Modification records
^^^^^^^^

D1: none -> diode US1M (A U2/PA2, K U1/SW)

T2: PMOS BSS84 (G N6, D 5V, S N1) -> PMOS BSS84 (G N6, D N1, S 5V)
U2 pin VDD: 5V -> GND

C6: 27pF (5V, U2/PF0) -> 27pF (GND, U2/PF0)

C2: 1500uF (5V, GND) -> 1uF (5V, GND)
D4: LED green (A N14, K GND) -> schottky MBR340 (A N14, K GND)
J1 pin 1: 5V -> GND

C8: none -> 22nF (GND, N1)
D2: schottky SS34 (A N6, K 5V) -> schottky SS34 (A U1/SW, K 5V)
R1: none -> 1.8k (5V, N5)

^^^^^^^^

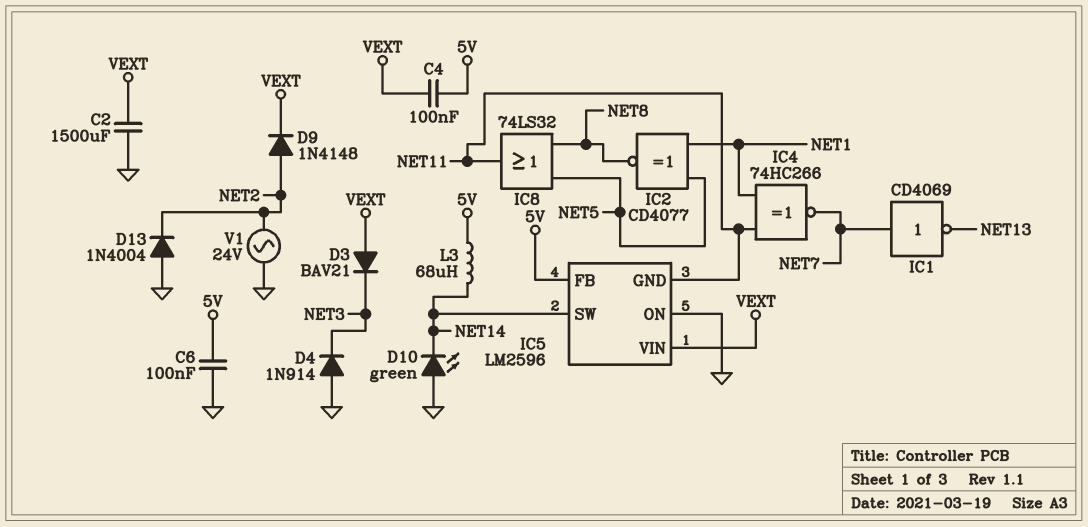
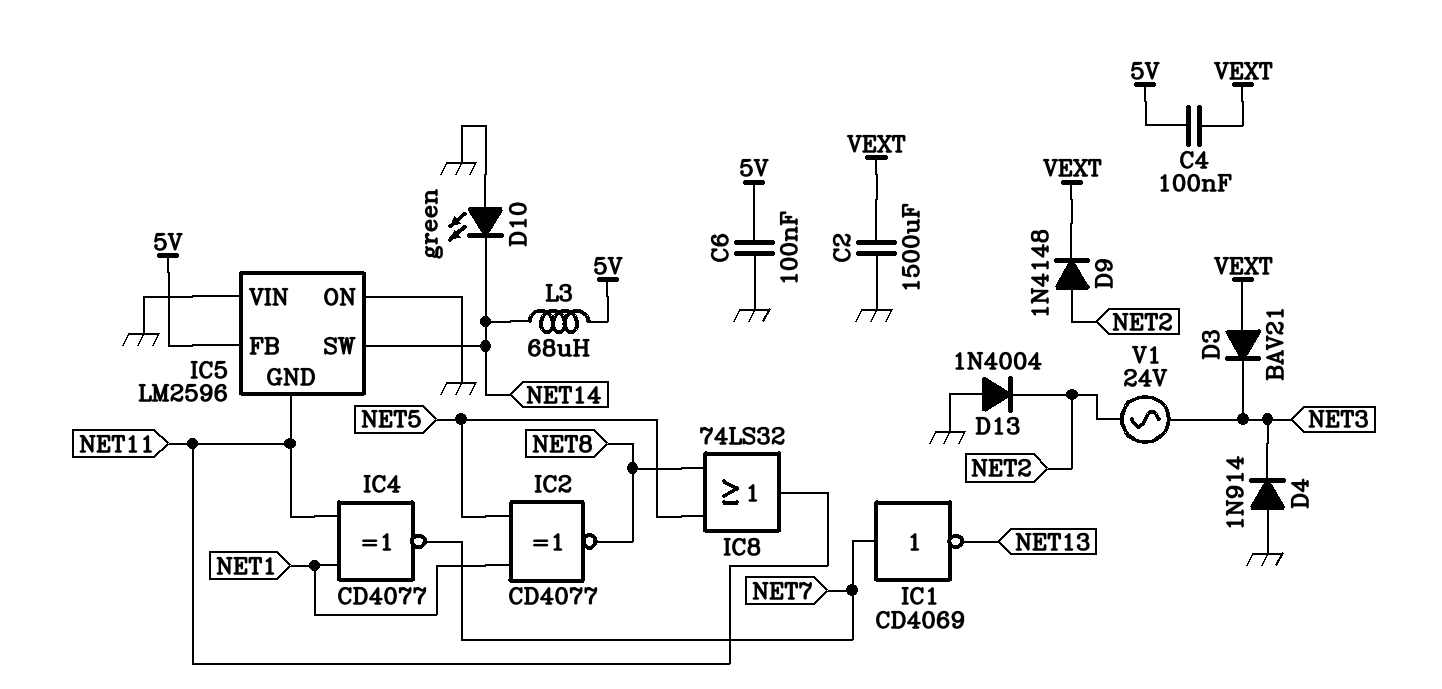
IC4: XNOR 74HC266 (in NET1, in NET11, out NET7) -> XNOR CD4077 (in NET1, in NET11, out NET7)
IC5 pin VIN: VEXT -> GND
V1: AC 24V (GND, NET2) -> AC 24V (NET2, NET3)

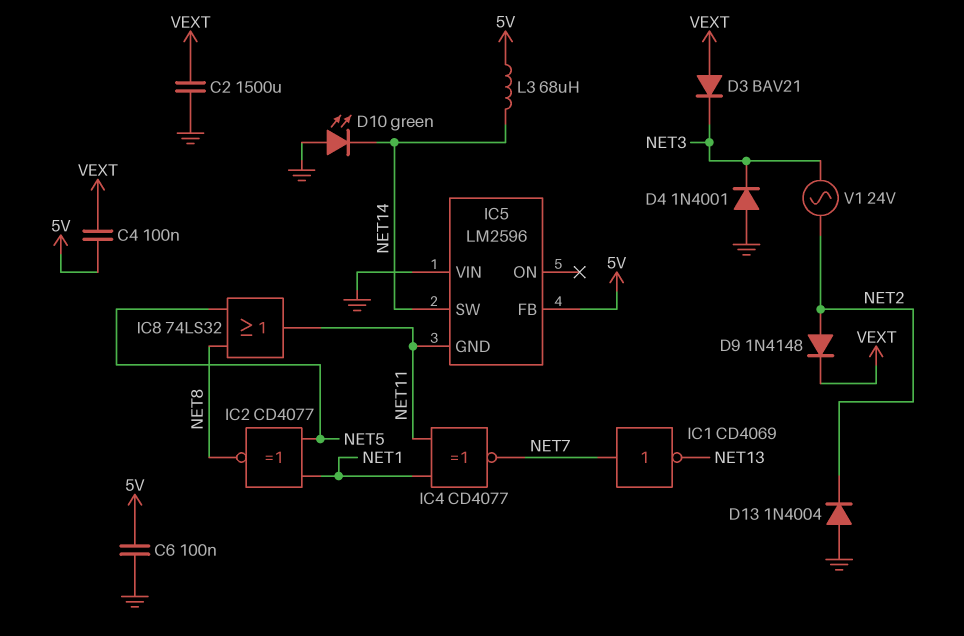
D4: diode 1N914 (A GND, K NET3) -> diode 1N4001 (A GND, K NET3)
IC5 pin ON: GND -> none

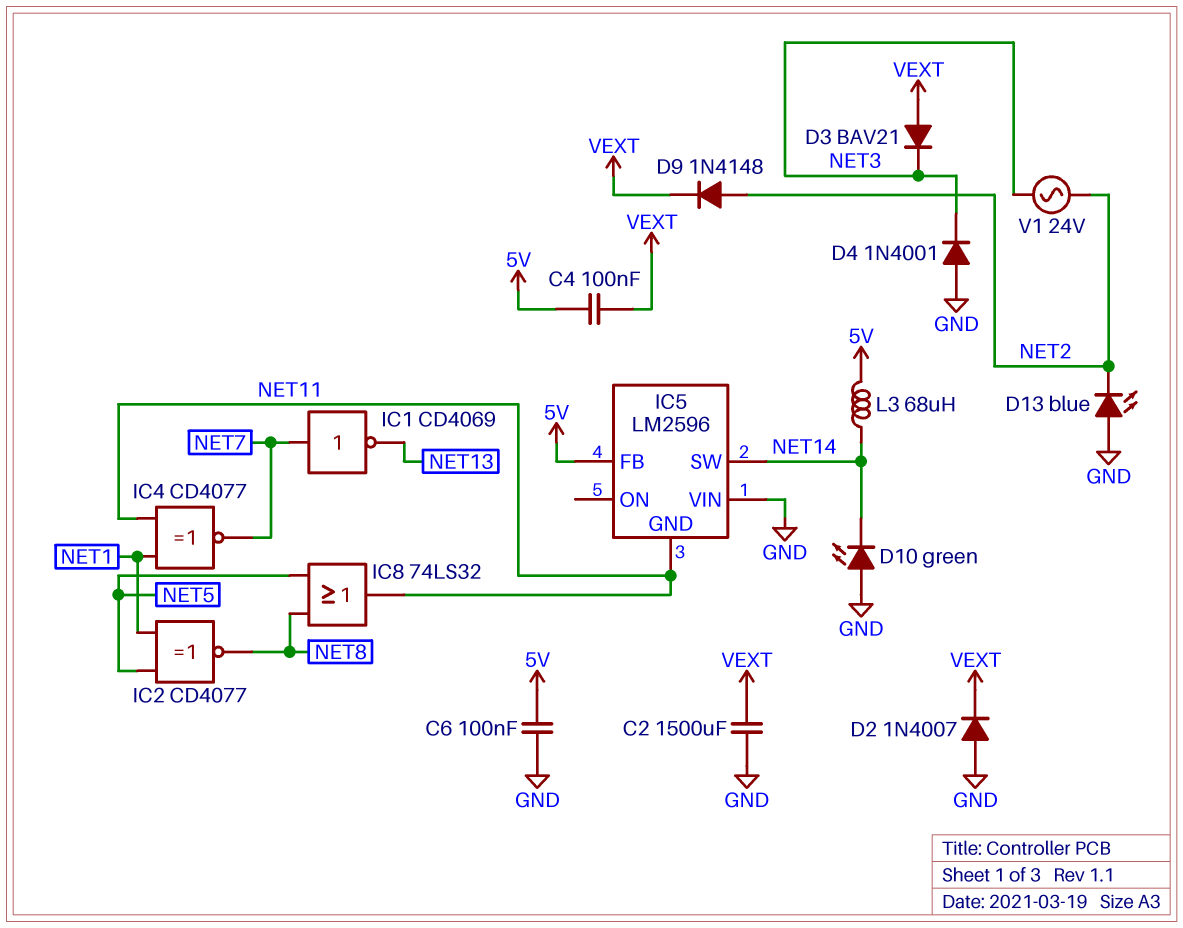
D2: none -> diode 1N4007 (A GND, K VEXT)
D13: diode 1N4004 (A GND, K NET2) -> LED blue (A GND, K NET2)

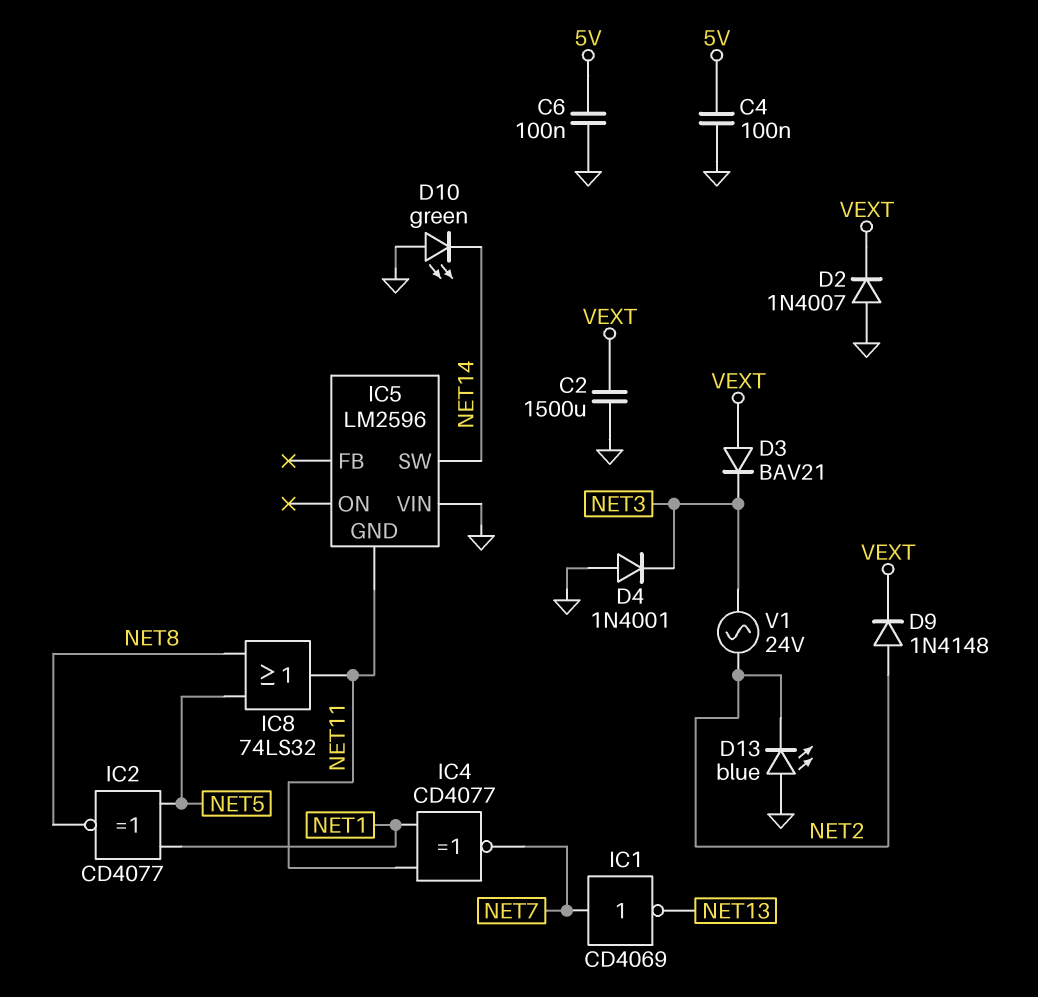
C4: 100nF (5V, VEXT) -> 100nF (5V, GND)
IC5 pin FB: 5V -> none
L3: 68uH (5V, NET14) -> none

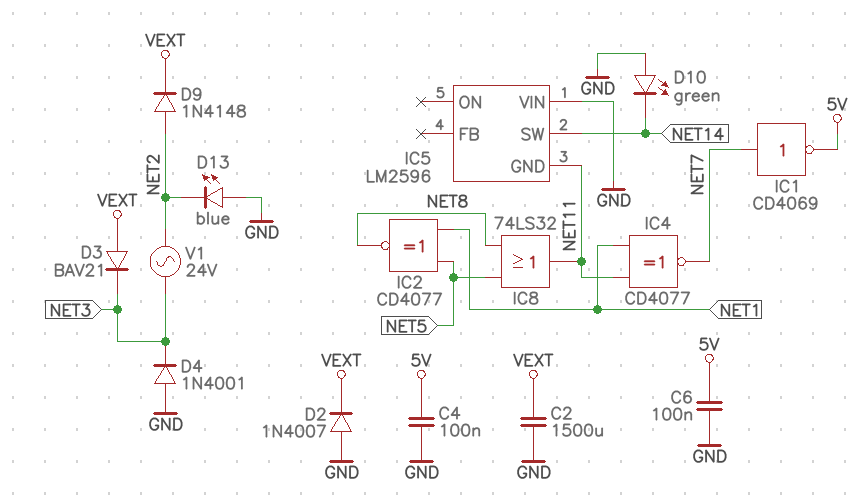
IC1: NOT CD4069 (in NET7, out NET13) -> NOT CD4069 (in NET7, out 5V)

^^^^^^^^

## [Exercise brief]
Proceeding from the line containing "U2 pin VDD: 5V -> GND" through the line containing "R1: none -> 1.8k (5V, N5)", transcribe the lines above exactly, both end lines included.

## [Result for this task]
U2 pin VDD: 5V -> GND

C6: 27pF (5V, U2/PF0) -> 27pF (GND, U2/PF0)

C2: 1500uF (5V, GND) -> 1uF (5V, GND)
D4: LED green (A N14, K GND) -> schottky MBR340 (A N14, K GND)
J1 pin 1: 5V -> GND

C8: none -> 22nF (GND, N1)
D2: schottky SS34 (A N6, K 5V) -> schottky SS34 (A U1/SW, K 5V)
R1: none -> 1.8k (5V, N5)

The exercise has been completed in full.